REQUIREMENT: Among the entries below, find all lines that include "diode" and copy them.

DATA SUPPLIED:

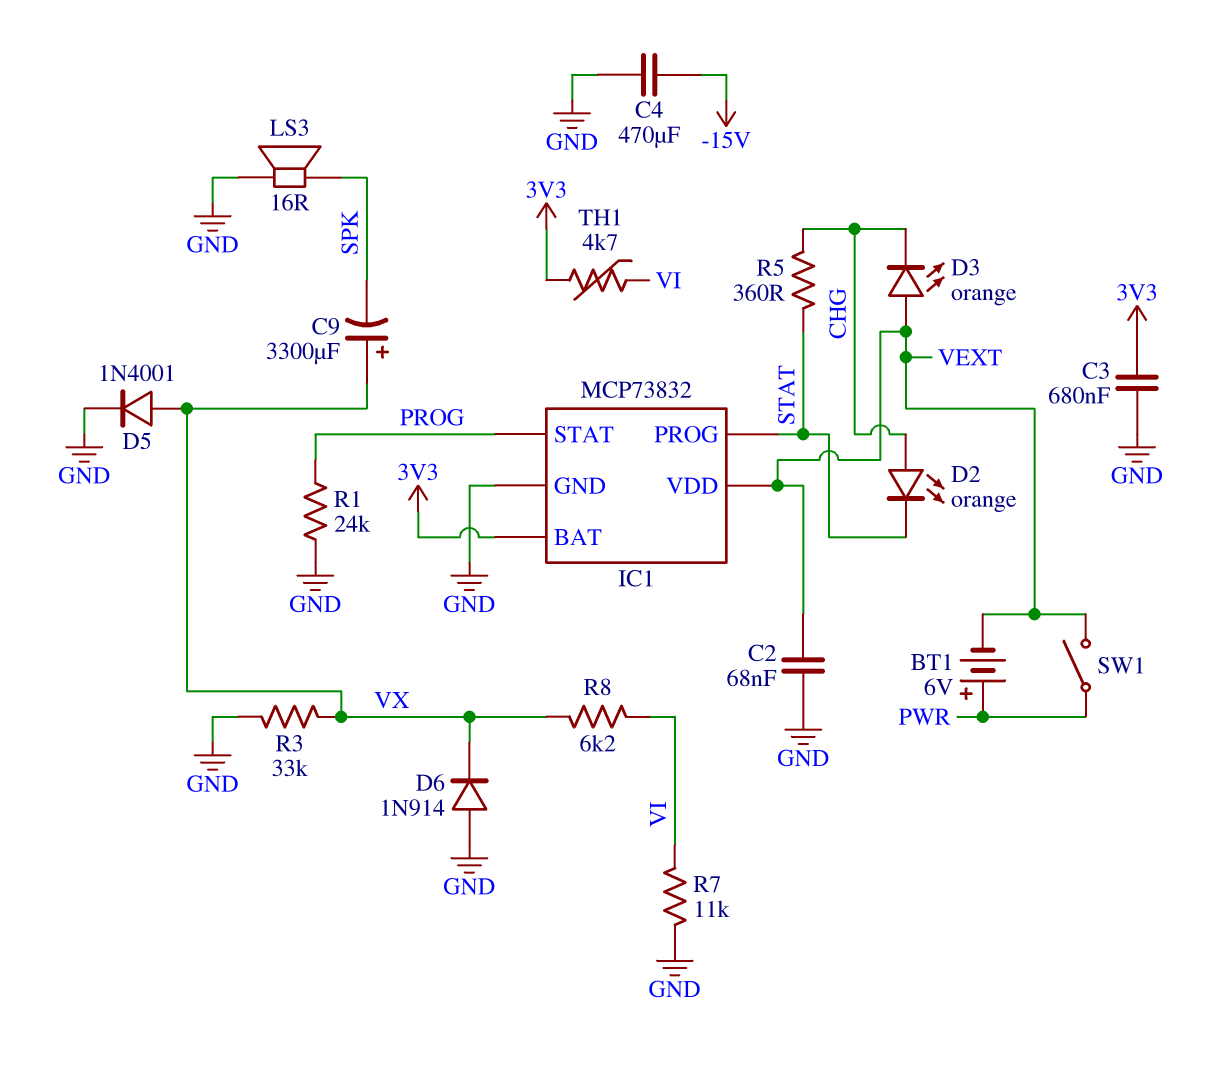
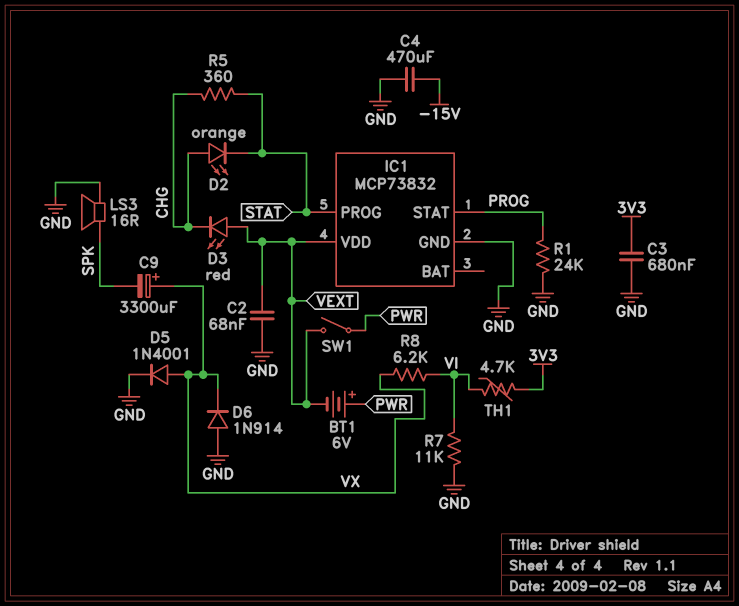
D3: LED orange (A VEXT, K CHG) -> LED red (A VEXT, K CHG)
IC1 pin BAT: 3V3 -> none
R3: 33k (GND, VX) -> none

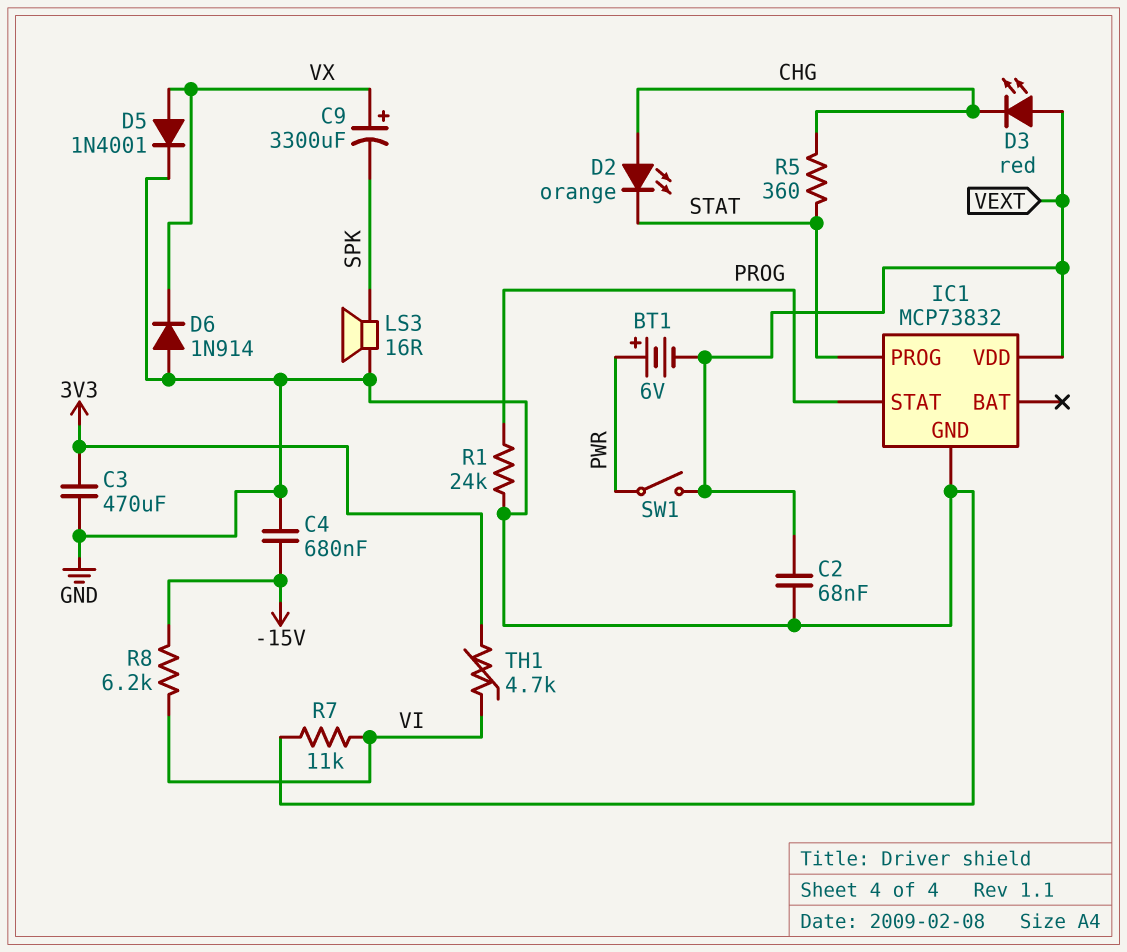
C3: 680nF (3V3, GND) -> 470uF (3V3, GND)
C4: 470uF (-15V, GND) -> 680nF (-15V, GND)
R8: 6.2k (VI, VX) -> 6.2k (-15V, VI)

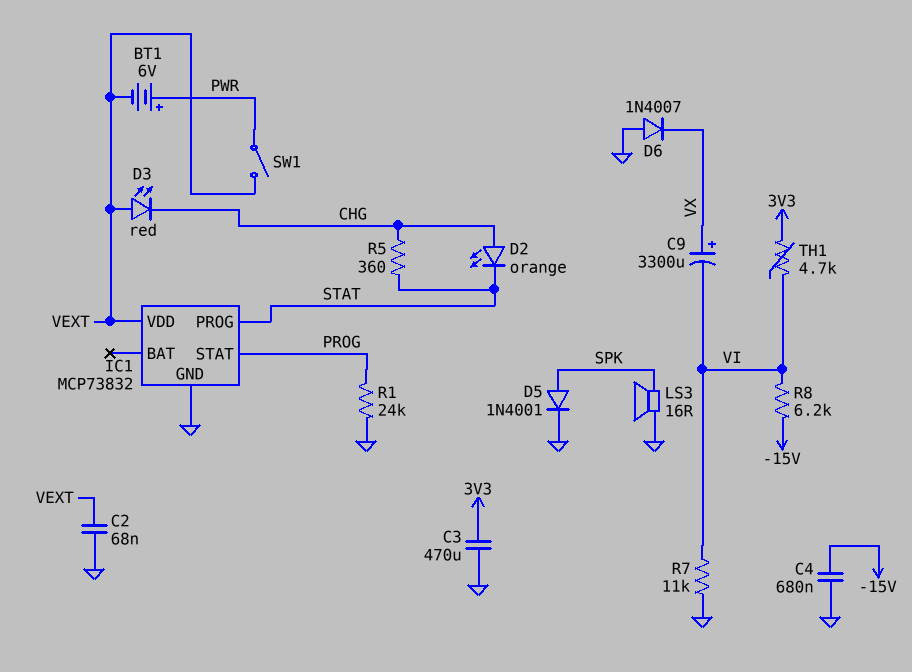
C9: 3300uF (plus VX, minus SPK) -> 3300uF (plus VX, minus VI)
D5: diode 1N4001 (A VX, K GND) -> diode 1N4001 (A SPK, K GND)
D6: diode 1N914 (A GND, K VX) -> diode 1N4007 (A GND, K VX)

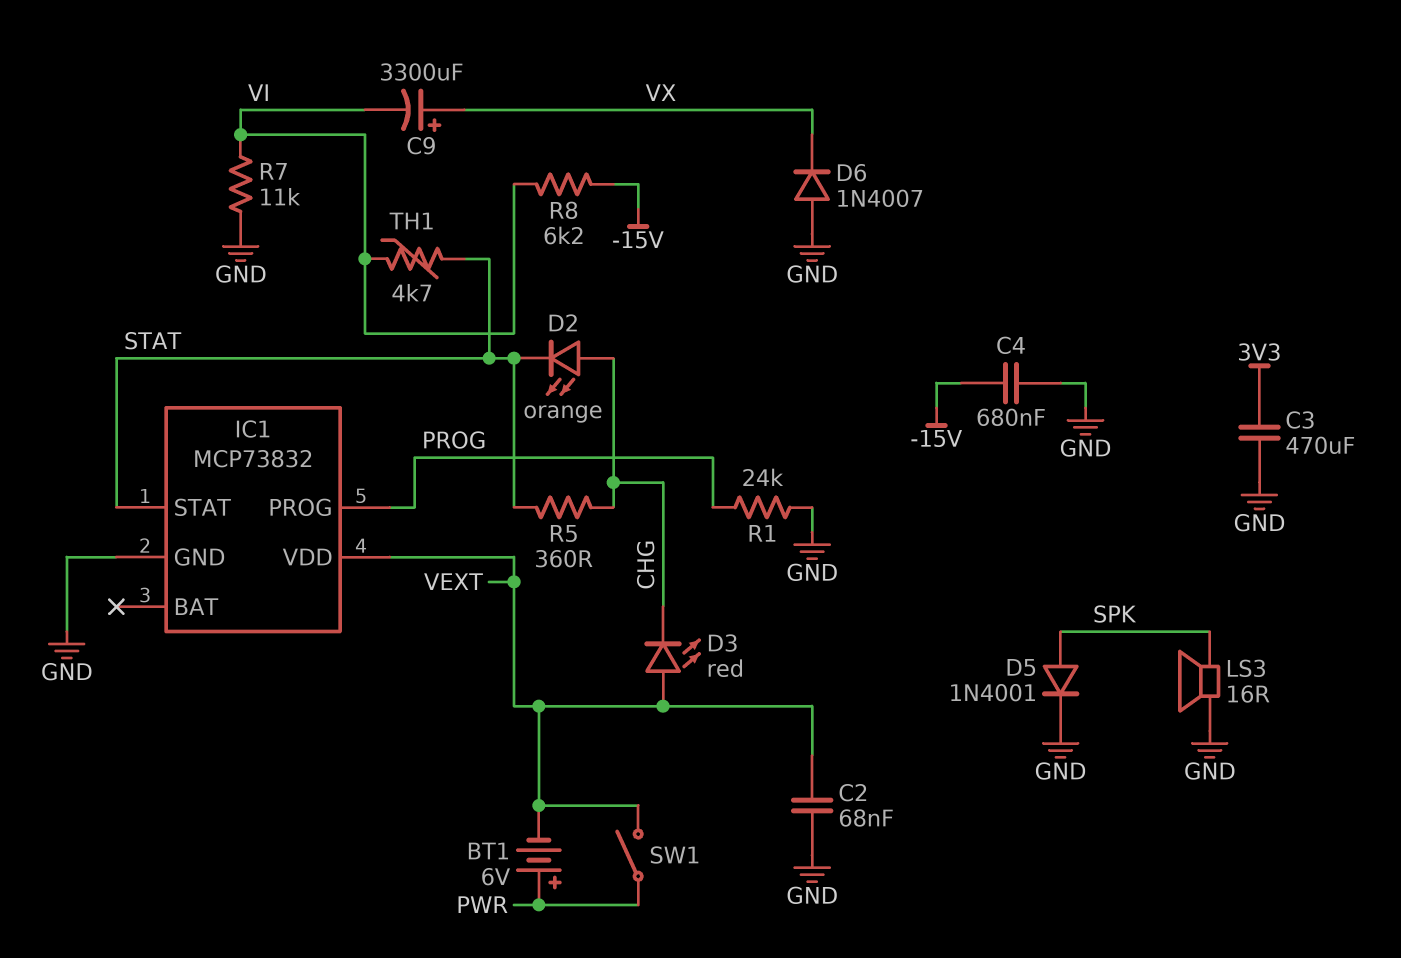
IC1 pin PROG: STAT -> PROG
IC1 pin STAT: PROG -> STAT
TH1: 4.7k (3V3, VI) -> 4.7k (STAT, VI)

OUTPUT:
D5: diode 1N4001 (A VX, K GND) -> diode 1N4001 (A SPK, K GND)
D6: diode 1N914 (A GND, K VX) -> diode 1N4007 (A GND, K VX)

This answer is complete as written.